(Working data)
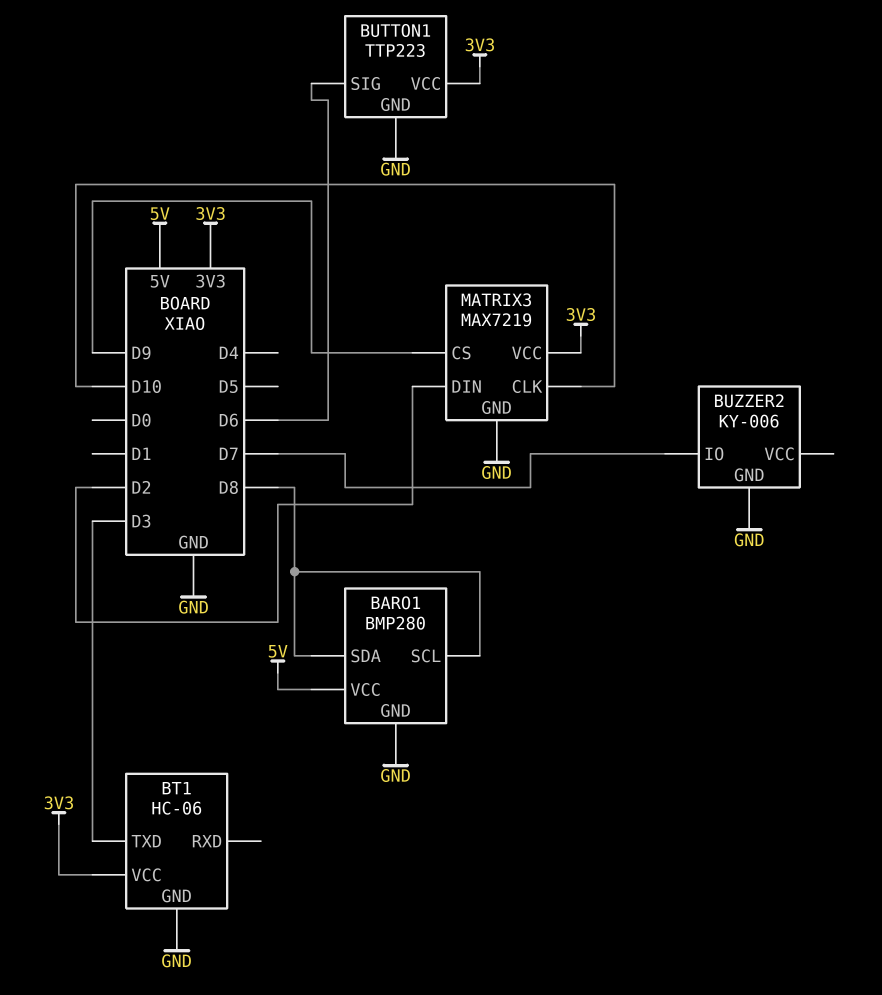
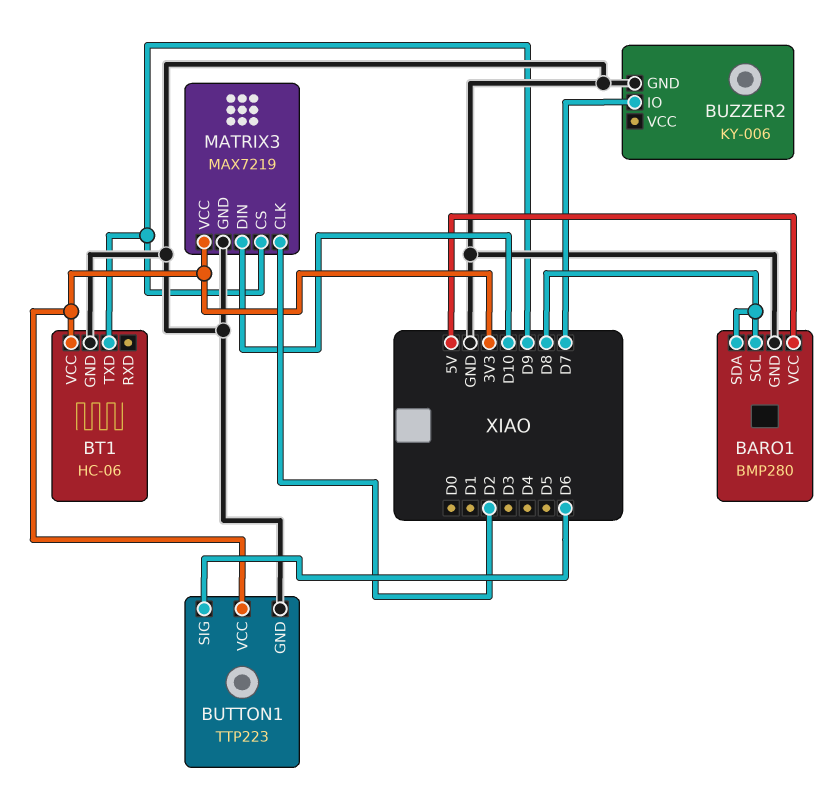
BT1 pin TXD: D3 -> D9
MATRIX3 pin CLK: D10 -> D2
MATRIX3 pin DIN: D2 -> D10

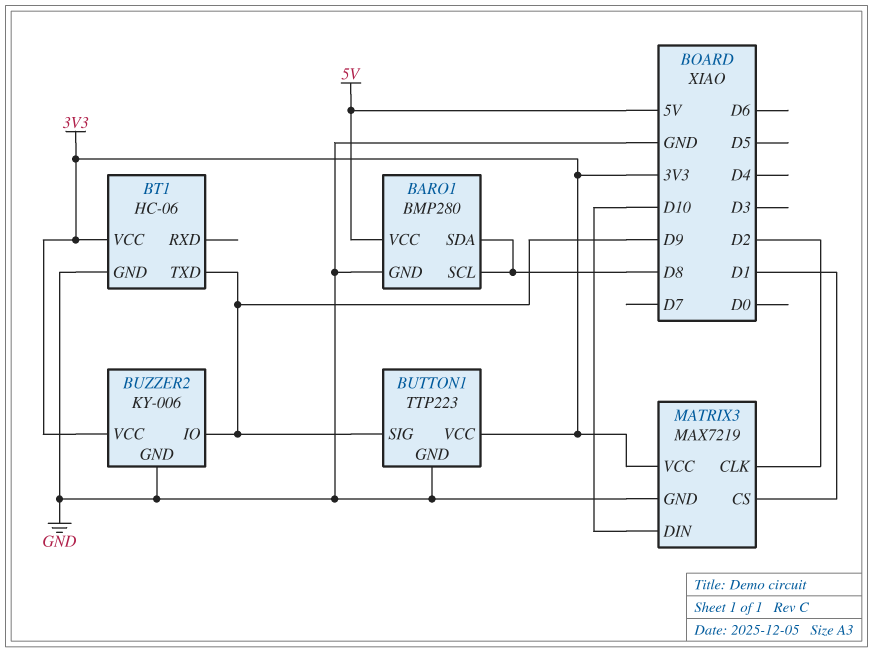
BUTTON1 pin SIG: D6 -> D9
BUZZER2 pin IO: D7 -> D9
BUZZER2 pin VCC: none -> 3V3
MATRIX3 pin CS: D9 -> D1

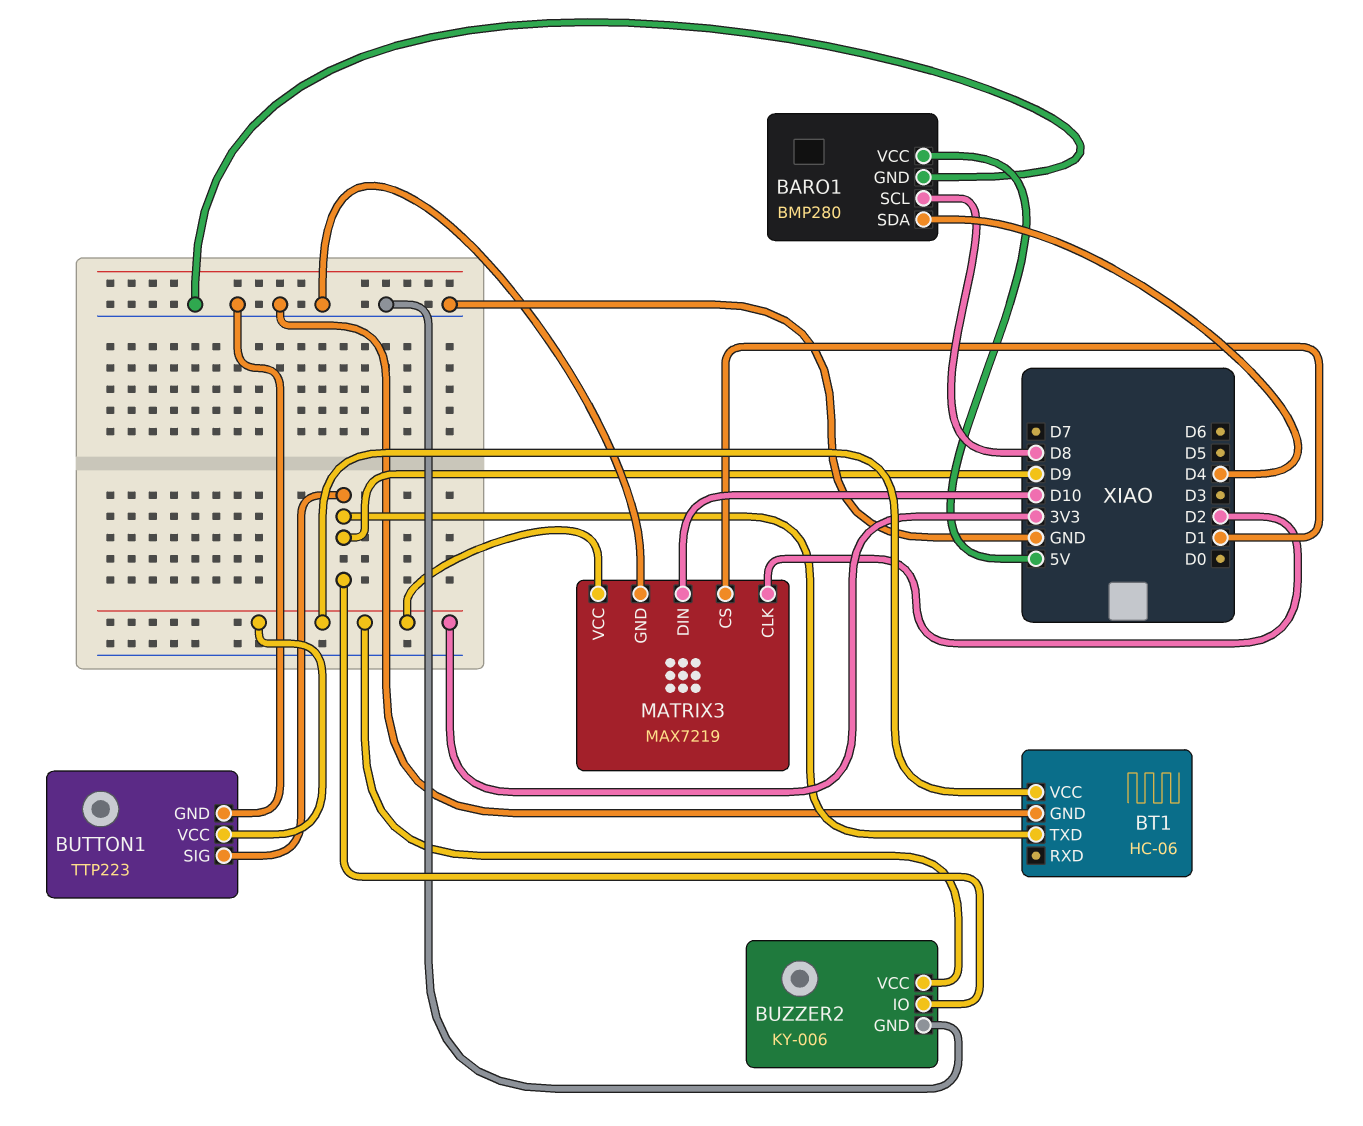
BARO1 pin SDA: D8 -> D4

...

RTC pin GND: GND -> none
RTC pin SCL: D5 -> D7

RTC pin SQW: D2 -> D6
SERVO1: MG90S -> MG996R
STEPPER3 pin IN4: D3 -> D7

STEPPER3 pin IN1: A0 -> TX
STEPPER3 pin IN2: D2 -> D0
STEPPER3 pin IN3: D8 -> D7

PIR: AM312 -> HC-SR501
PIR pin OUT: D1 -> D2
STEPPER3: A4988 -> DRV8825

(Activity) Out of the records above, please copy exactly the lines from the line with "BT1 pin TXD: D3 -> D9" up to and including the line with "BARO1 pin SDA: D8 -> D4", minus the pictures.

(Answer to this problem)
BT1 pin TXD: D3 -> D9
MATRIX3 pin CLK: D10 -> D2
MATRIX3 pin DIN: D2 -> D10

BUTTON1 pin SIG: D6 -> D9
BUZZER2 pin IO: D7 -> D9
BUZZER2 pin VCC: none -> 3V3
MATRIX3 pin CS: D9 -> D1

BARO1 pin SDA: D8 -> D4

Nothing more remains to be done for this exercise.